YOUR INSTRUCTIONS - Reproduce every line of the rows below word for word, omitting the pictures from your answer.
# START OF EXTRACTED INFORMATION
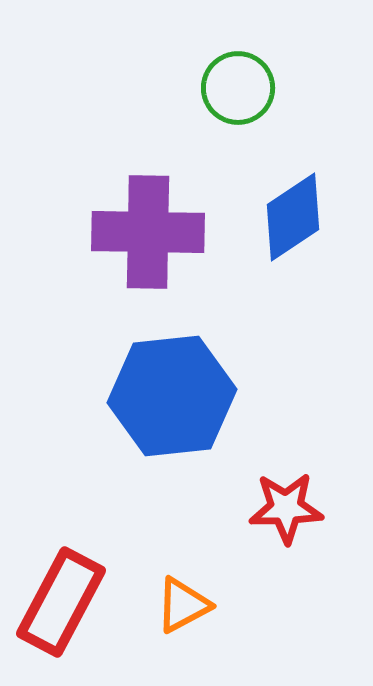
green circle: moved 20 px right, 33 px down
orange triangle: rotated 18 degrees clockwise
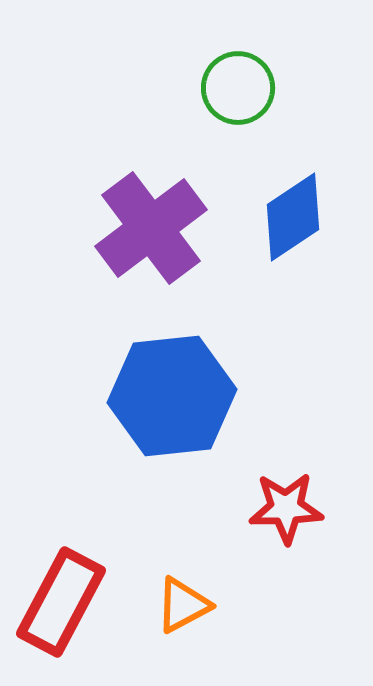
purple cross: moved 3 px right, 4 px up; rotated 38 degrees counterclockwise
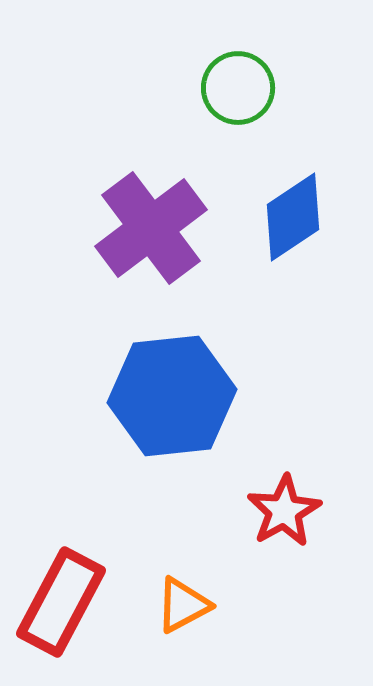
red star: moved 2 px left, 3 px down; rotated 28 degrees counterclockwise
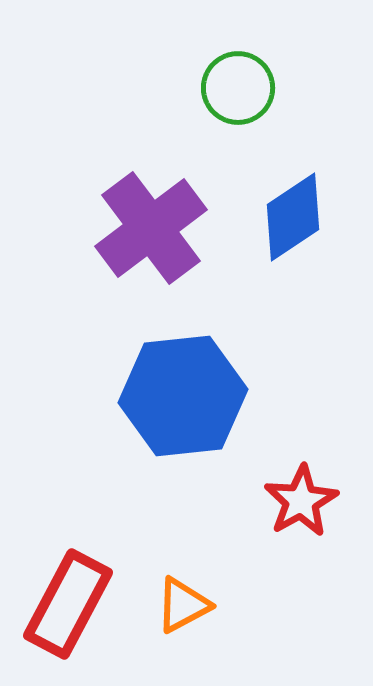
blue hexagon: moved 11 px right
red star: moved 17 px right, 10 px up
red rectangle: moved 7 px right, 2 px down
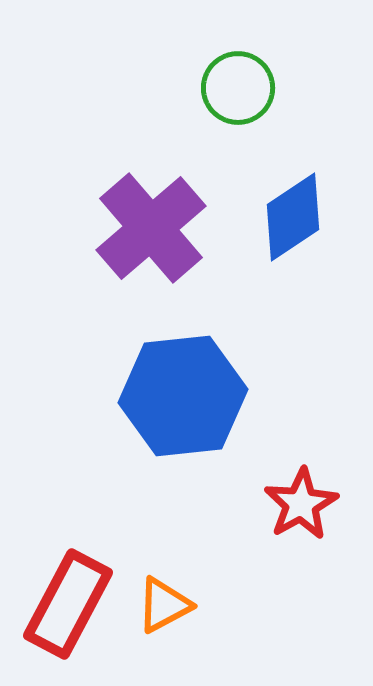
purple cross: rotated 4 degrees counterclockwise
red star: moved 3 px down
orange triangle: moved 19 px left
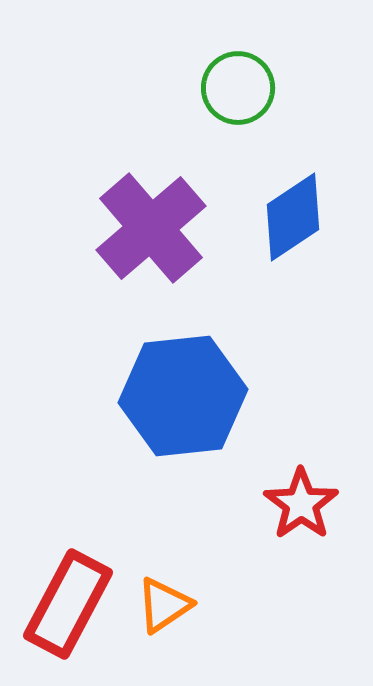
red star: rotated 6 degrees counterclockwise
orange triangle: rotated 6 degrees counterclockwise
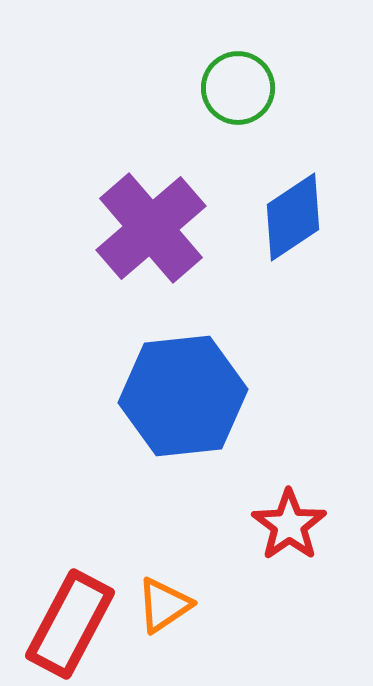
red star: moved 12 px left, 21 px down
red rectangle: moved 2 px right, 20 px down
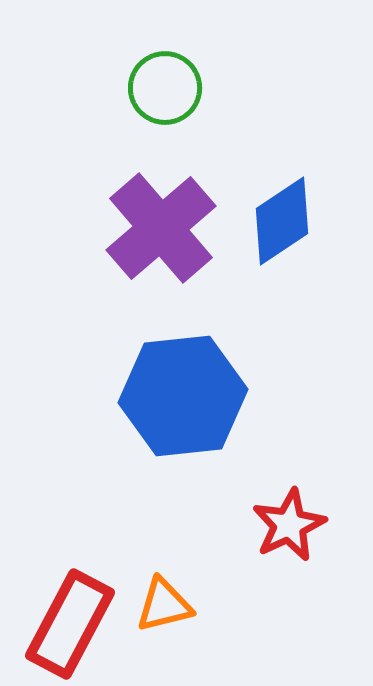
green circle: moved 73 px left
blue diamond: moved 11 px left, 4 px down
purple cross: moved 10 px right
red star: rotated 10 degrees clockwise
orange triangle: rotated 20 degrees clockwise
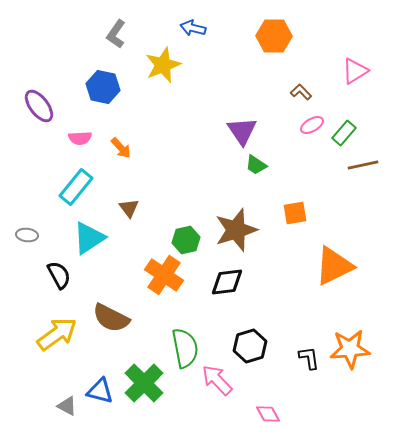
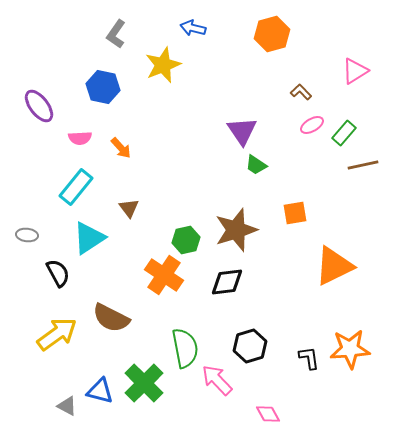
orange hexagon: moved 2 px left, 2 px up; rotated 16 degrees counterclockwise
black semicircle: moved 1 px left, 2 px up
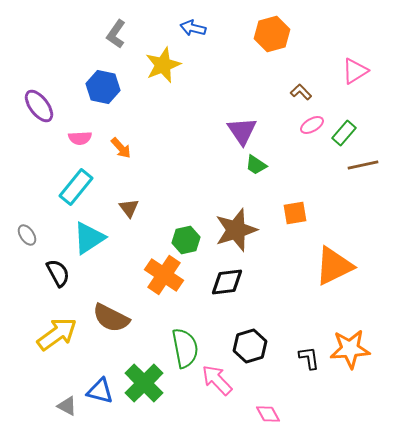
# END OF EXTRACTED INFORMATION
THE ANSWER -
green circle: moved 20 px right, 33 px down
orange triangle: rotated 18 degrees clockwise
purple cross: moved 3 px right, 4 px up; rotated 38 degrees counterclockwise
red star: moved 2 px left, 3 px down; rotated 28 degrees counterclockwise
blue hexagon: moved 11 px right
red star: moved 17 px right, 10 px up
red rectangle: moved 7 px right, 2 px down
purple cross: rotated 4 degrees counterclockwise
red star: moved 3 px down
orange triangle: moved 19 px left
red star: rotated 6 degrees counterclockwise
orange triangle: rotated 6 degrees counterclockwise
red star: moved 12 px left, 21 px down
red rectangle: moved 2 px right, 20 px down
green circle: moved 73 px left
blue diamond: moved 11 px left, 4 px down
purple cross: moved 10 px right
red star: rotated 10 degrees clockwise
orange triangle: rotated 20 degrees clockwise
orange hexagon: moved 2 px left, 2 px up; rotated 16 degrees counterclockwise
black semicircle: moved 1 px left, 2 px up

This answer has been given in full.